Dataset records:
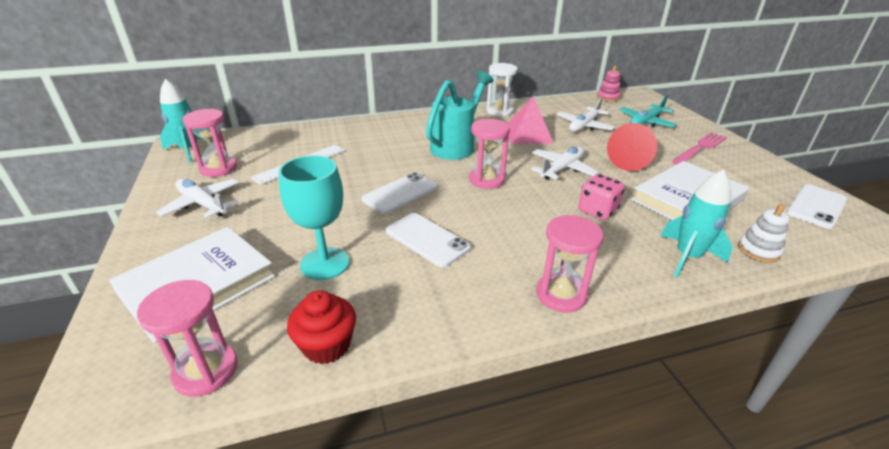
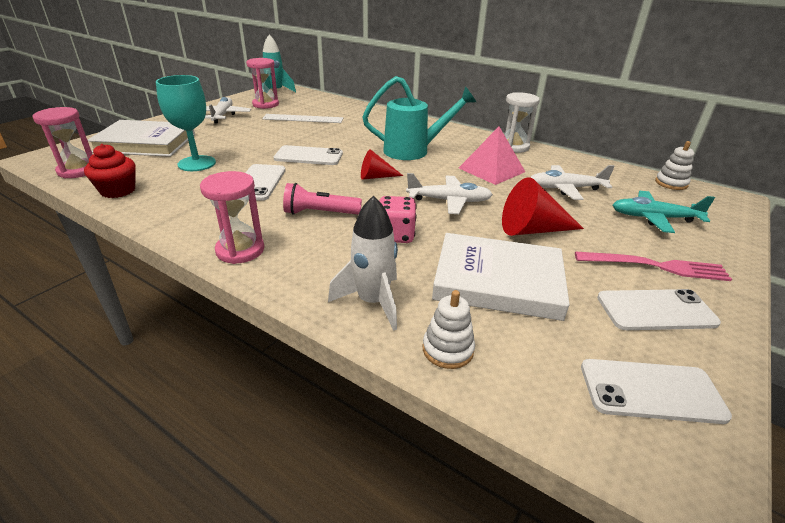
camera: 50 degrees right, 0 degrees up
pink hourglass [469,119,510,189] -> red cone [361,149,403,180]
pink stacking toy [597,66,620,101] -> white stacking toy [655,141,694,190]
turquoise rocket [660,169,733,277] -> white rocket [328,196,398,331]
none -> pink flashlight [283,183,362,215]
none -> white phone [597,289,721,330]

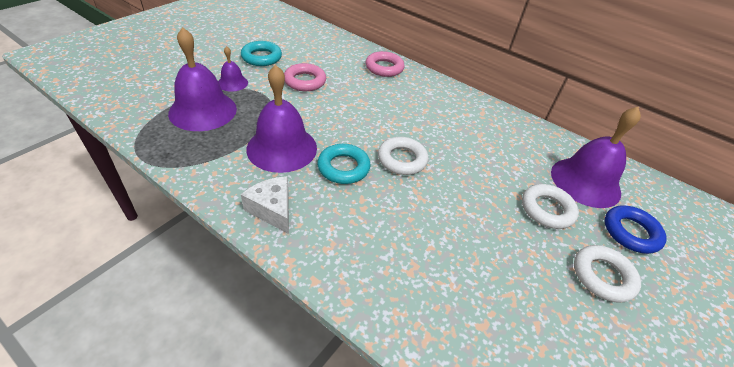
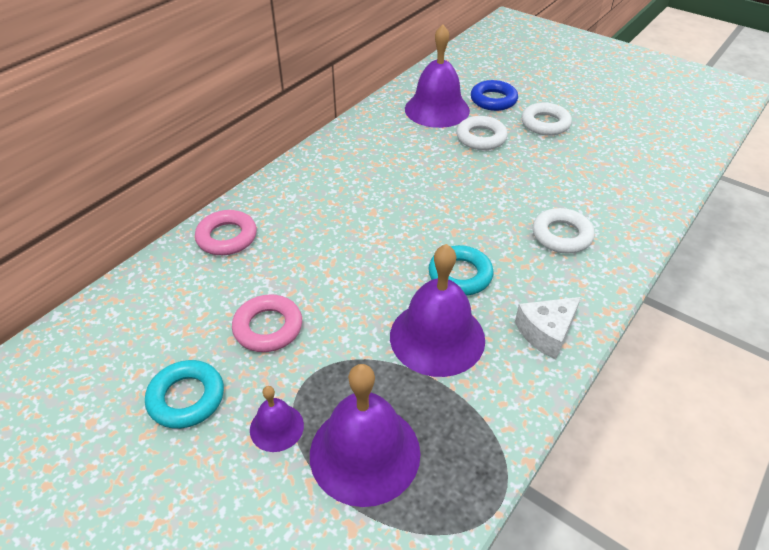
camera: 85 degrees left, 0 degrees up
white ring [378,137,428,175] -> white ring moved to [533,208,595,253]

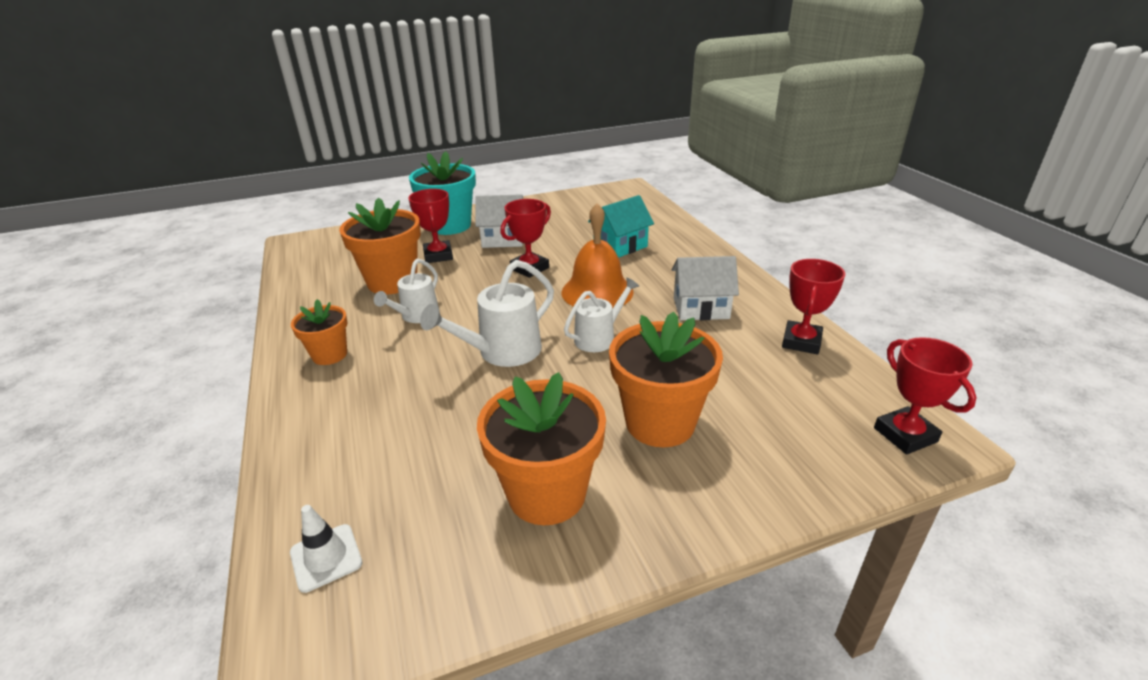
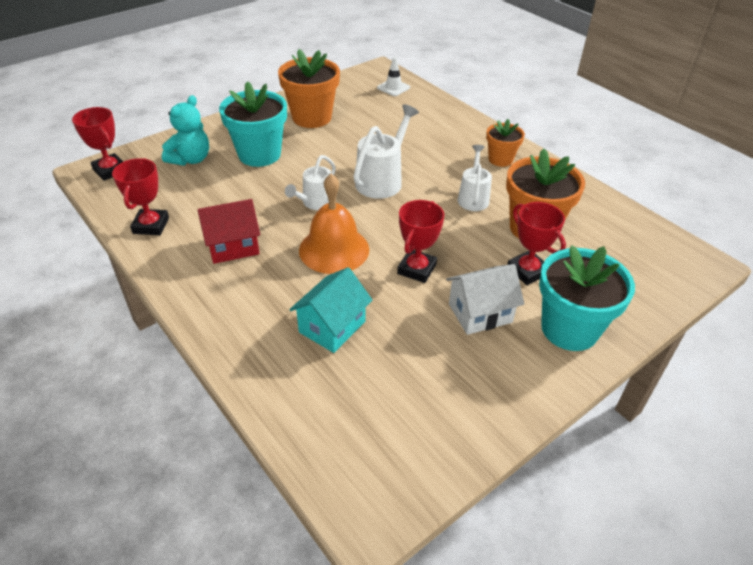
camera: 160 degrees right, 10 degrees up
orange flower pot [609,311,723,447] -> turquoise flower pot [219,81,287,167]
white house [672,256,739,320] -> red house [197,199,260,264]
none -> turquoise teddy bear [162,95,209,166]

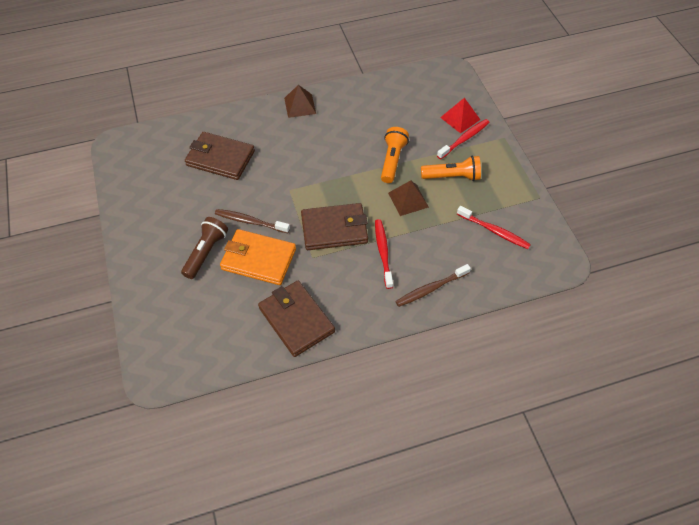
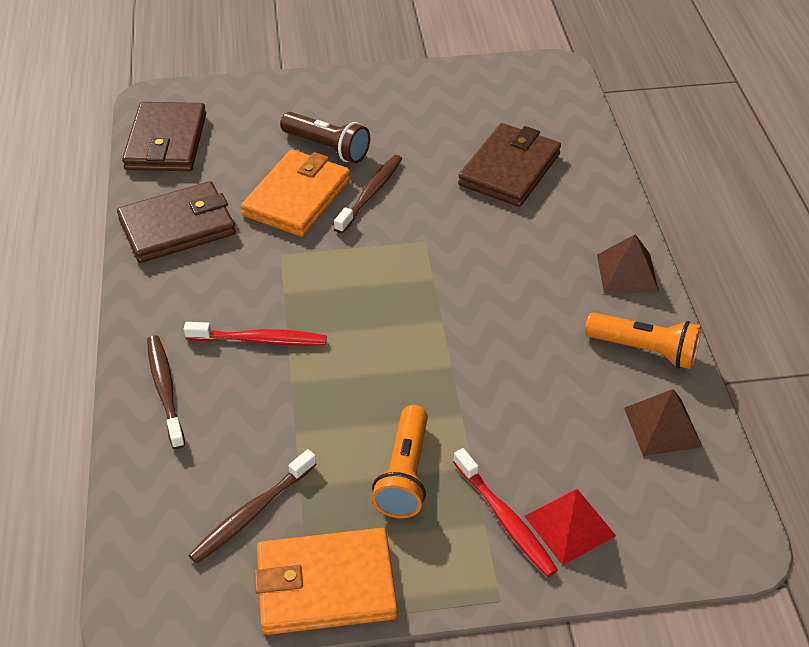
camera: 100 degrees right, 10 degrees down
brown wallet [301,203,368,250] -> brown wallet moved to [122,102,206,171]
orange flashlight [381,127,409,183] -> orange flashlight moved to [585,312,701,369]
brown pyramid [388,180,429,216] -> brown pyramid moved to [624,389,702,456]
red toothbrush [457,206,531,249] -> brown toothbrush [189,449,317,563]
none -> orange wallet [254,528,398,635]

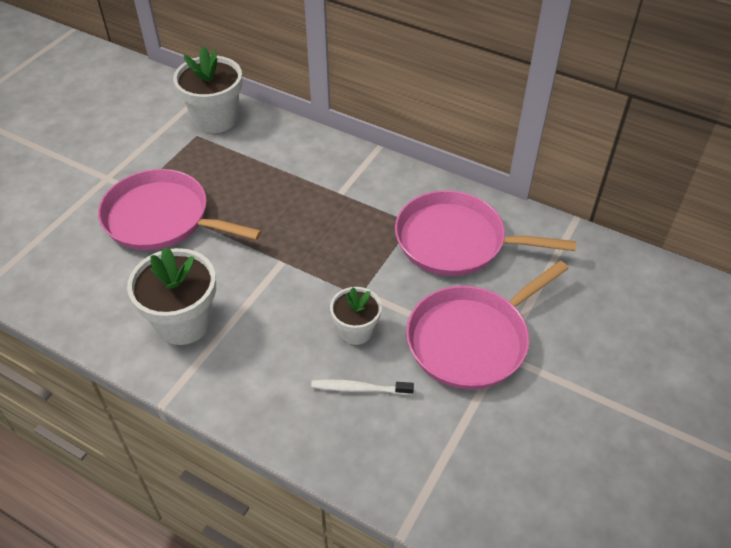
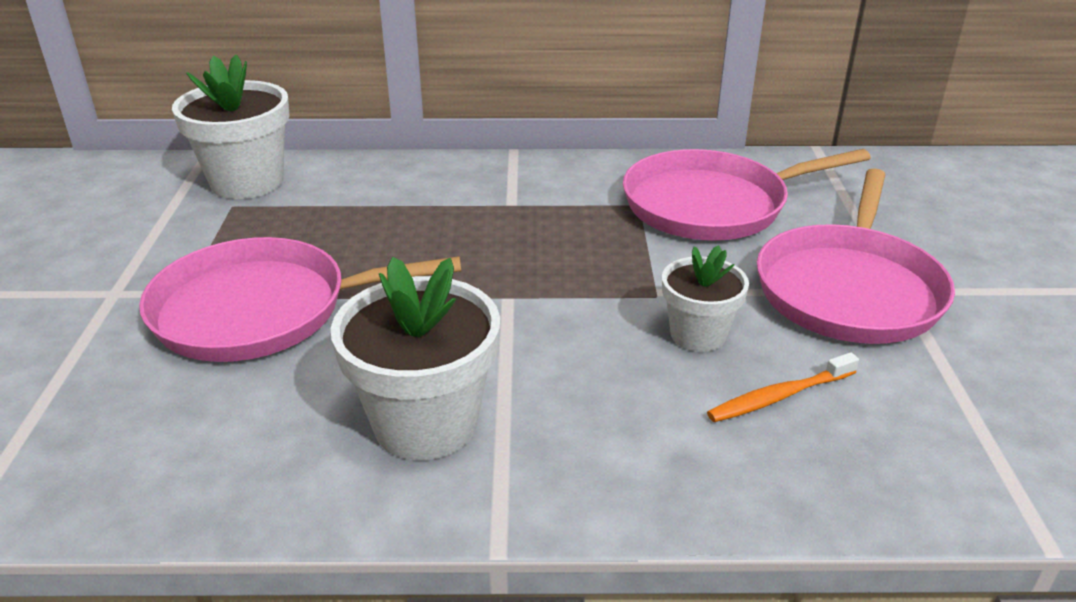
camera: 30 degrees left, 15 degrees down
white toothbrush [311,380,414,395] -> orange toothbrush [707,352,859,422]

■ **Exercise instructions**: Every line from the one that contains "brown wallet [301,203,368,250]" through the end of the records above is to be reproduced exactly; no picture goes in the copy.

■ **Answer section**:
brown wallet [301,203,368,250] -> brown wallet moved to [122,102,206,171]
orange flashlight [381,127,409,183] -> orange flashlight moved to [585,312,701,369]
brown pyramid [388,180,429,216] -> brown pyramid moved to [624,389,702,456]
red toothbrush [457,206,531,249] -> brown toothbrush [189,449,317,563]
none -> orange wallet [254,528,398,635]

camera: 30 degrees left, 15 degrees down
white toothbrush [311,380,414,395] -> orange toothbrush [707,352,859,422]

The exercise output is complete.